GOAL OF THE EXERCISE - Task for the records below: repeat the line containing "C8: 47nF (GND, N007) -> 47nF (+3V3, N007)" and every line after it, exactly and with nothing else, but leave out the pictures.
===== PROVIDED MATERIAL =====
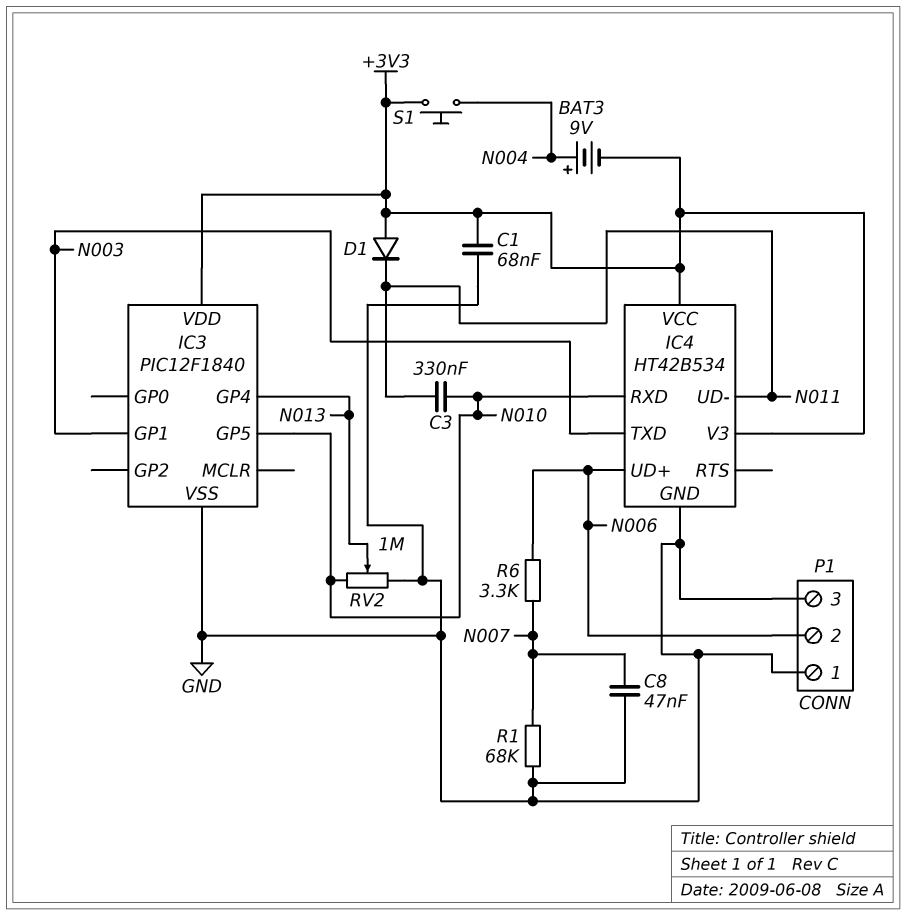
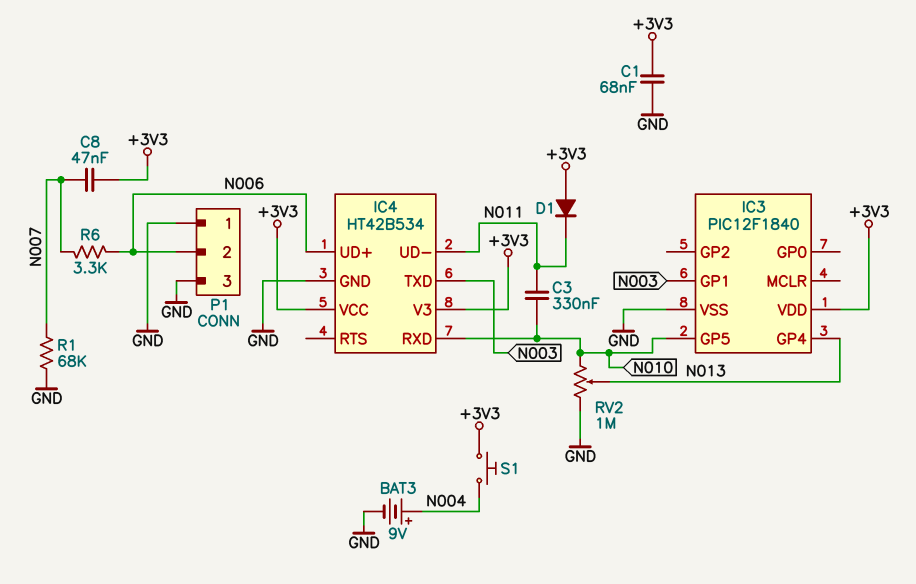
BAT3: 9V (plus N004, minus +3V3) -> 9V (plus N004, minus GND)
C8: 47nF (GND, N007) -> 47nF (+3V3, N007)

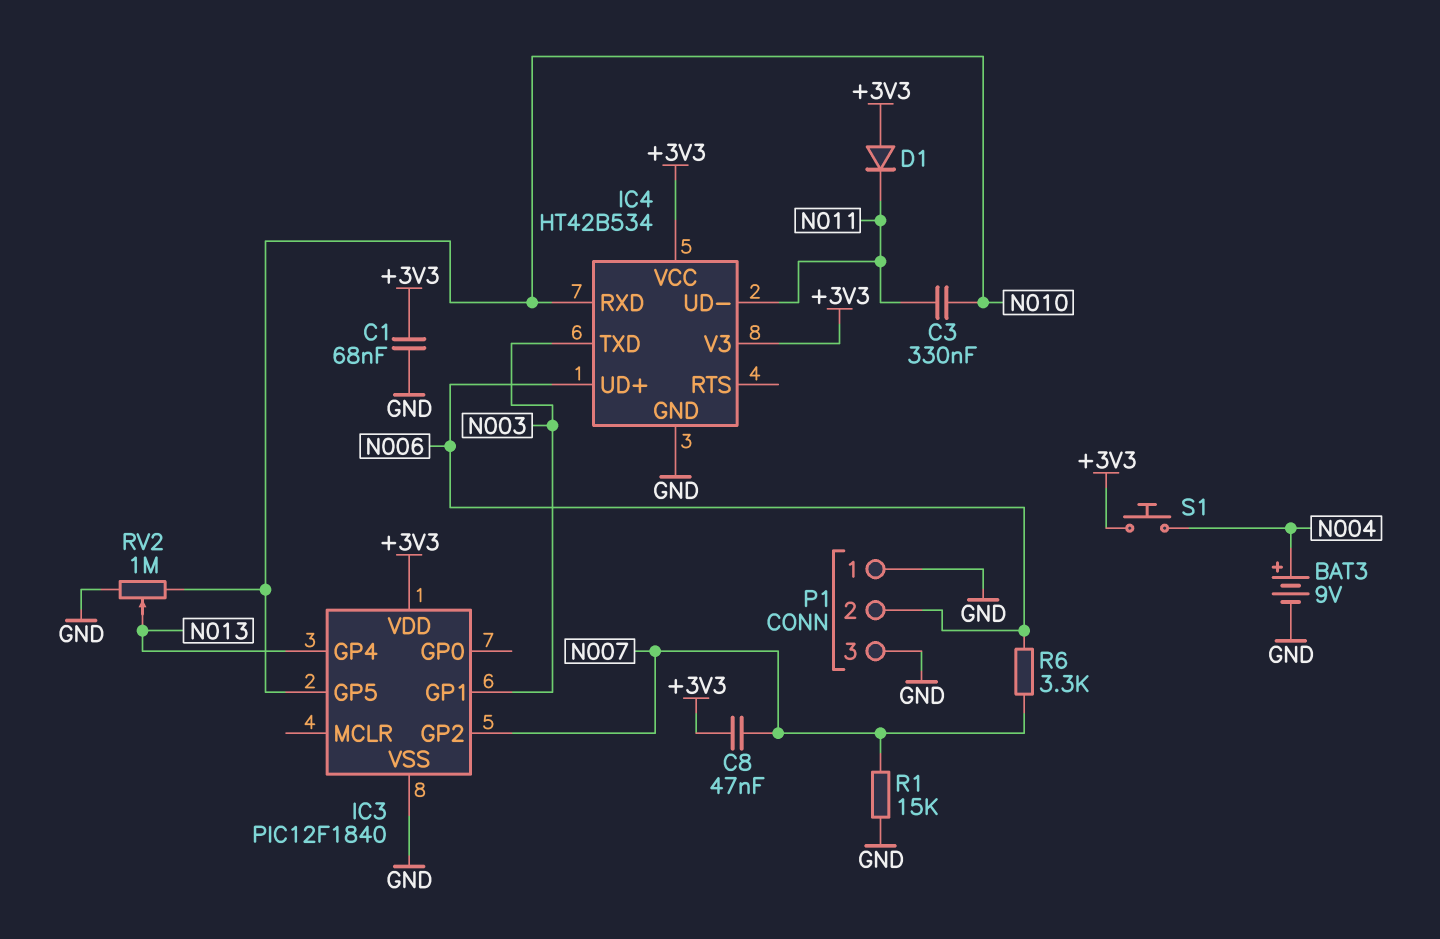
IC3 pin GP2: none -> N007
R1: 68k (GND, N007) -> 15k (GND, N007)

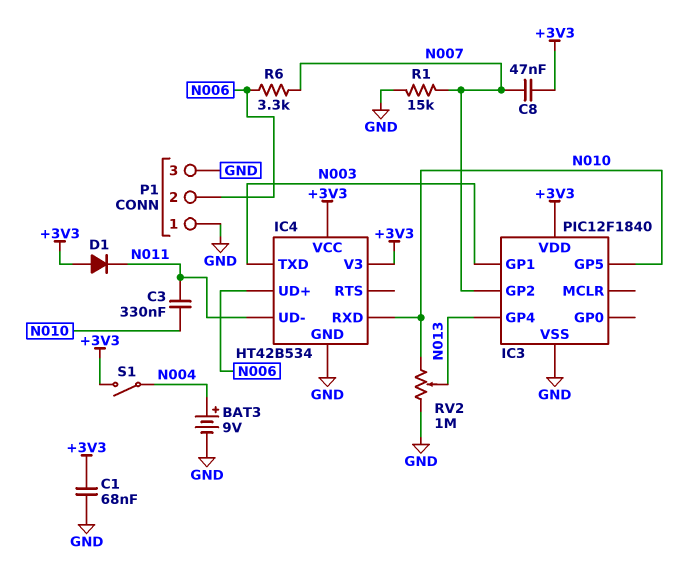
S1: button (+3V3, N004) -> switch (+3V3, N004)

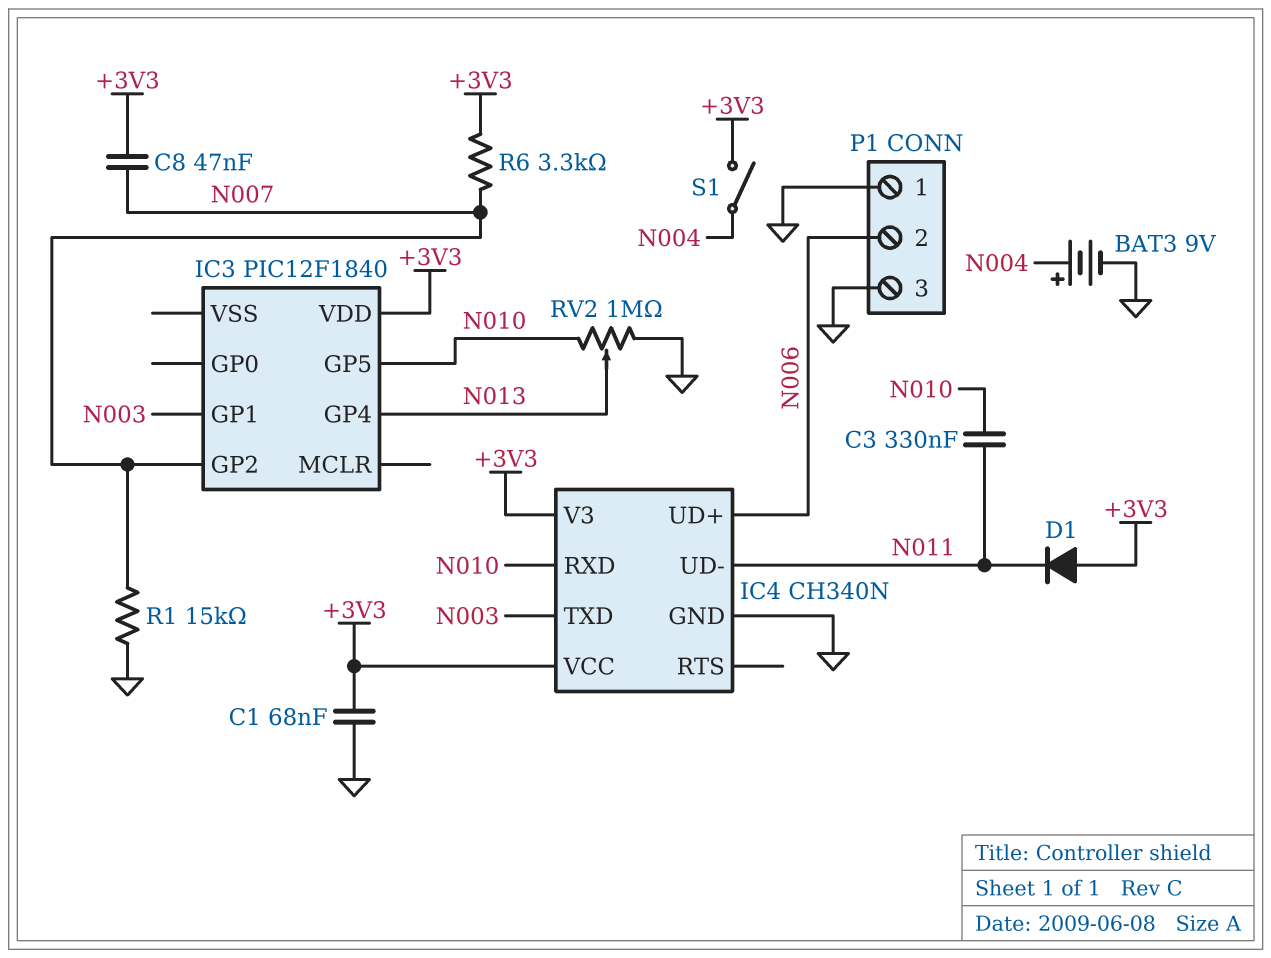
IC3 pin VSS: GND -> none
IC4: HT42B534 -> CH340N
R6: 3.3k (N006, N007) -> 3.3k (+3V3, N007)

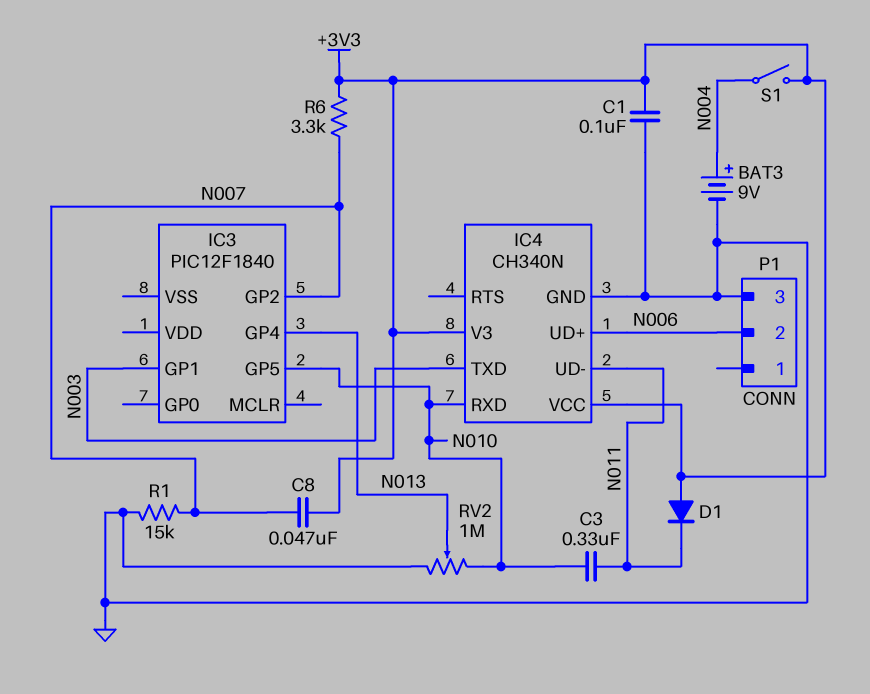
C1: 68nF (+3V3, GND) -> 100nF (+3V3, GND)
IC3 pin VDD: +3V3 -> none
P1 pin 1: GND -> none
=====
ANSWER SECTION -
C8: 47nF (GND, N007) -> 47nF (+3V3, N007)

IC3 pin GP2: none -> N007
R1: 68k (GND, N007) -> 15k (GND, N007)

S1: button (+3V3, N004) -> switch (+3V3, N004)

IC3 pin VSS: GND -> none
IC4: HT42B534 -> CH340N
R6: 3.3k (N006, N007) -> 3.3k (+3V3, N007)

C1: 68nF (+3V3, GND) -> 100nF (+3V3, GND)
IC3 pin VDD: +3V3 -> none
P1 pin 1: GND -> none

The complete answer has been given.